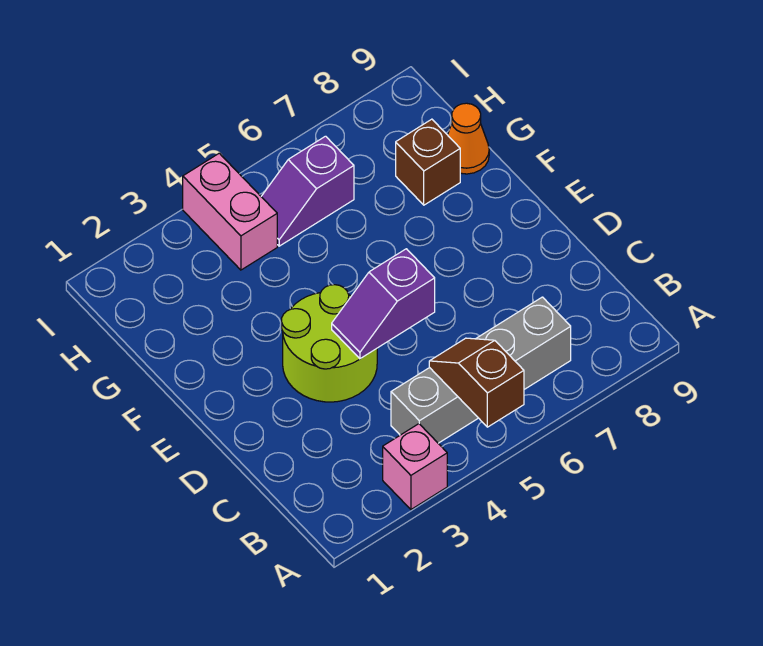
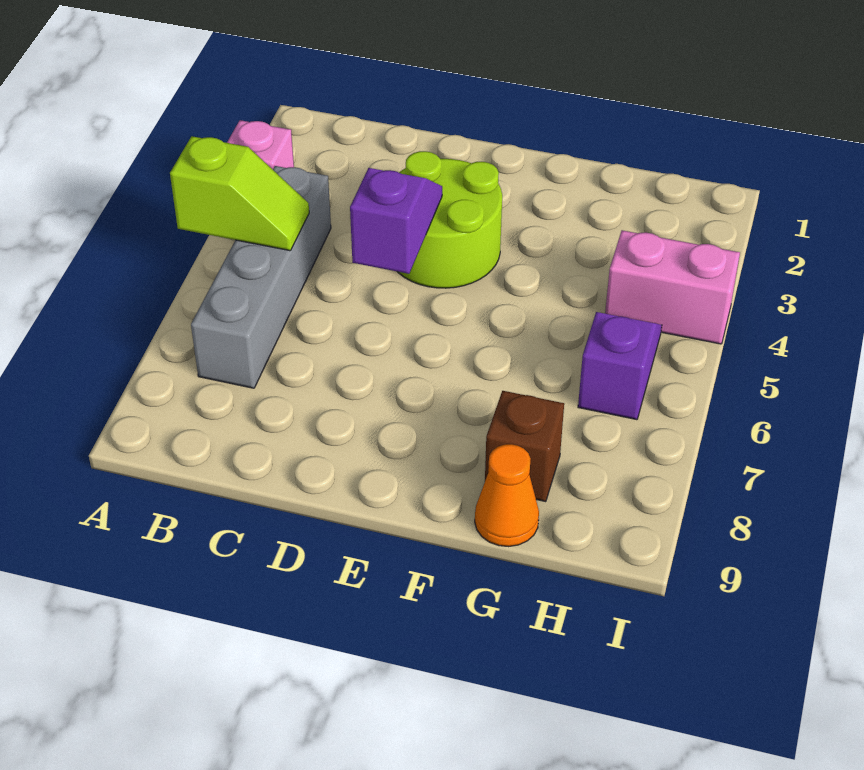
brown slope A5:B5 level 2 top A -> lime slope A5:B5 level 2 top A

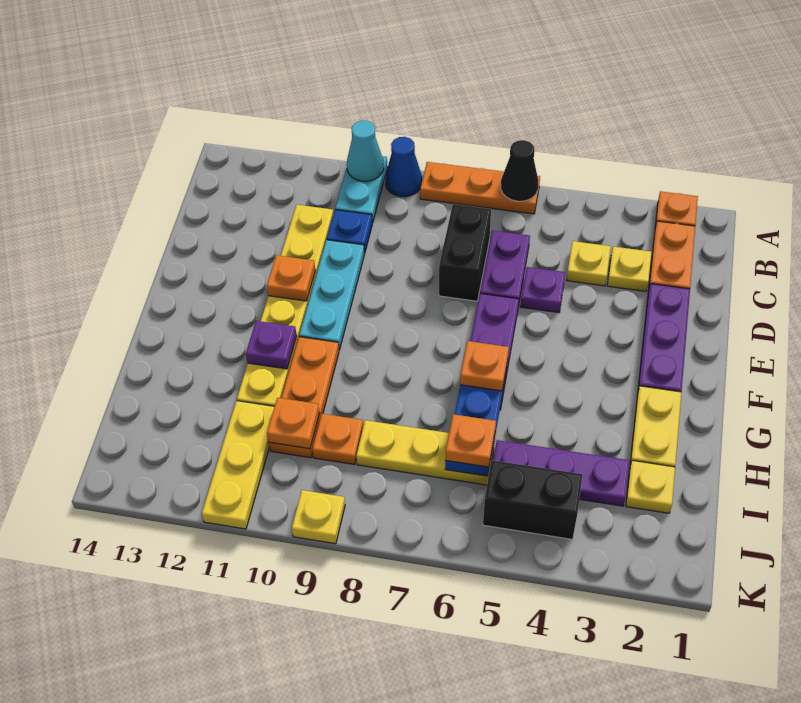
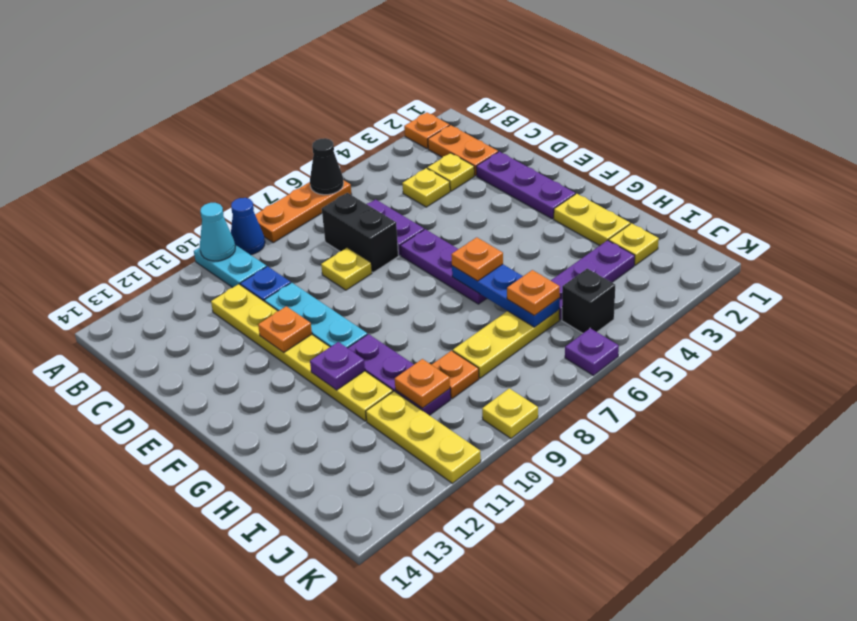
purple plate D5 level 1 -> purple plate K6 level 1
none -> yellow plate D8 level 1
orange plate G10:I10 level 1 -> purple plate G10:I10 level 1
black brick J4:J5 level 1 -> black brick J5 level 1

- **TASK ITEM**: Give all the entries again exactly, dropping each picture.

- **COMPLETED TASK**:
brown slope A5:B5 level 2 top A -> lime slope A5:B5 level 2 top A

purple plate D5 level 1 -> purple plate K6 level 1
none -> yellow plate D8 level 1
orange plate G10:I10 level 1 -> purple plate G10:I10 level 1
black brick J4:J5 level 1 -> black brick J5 level 1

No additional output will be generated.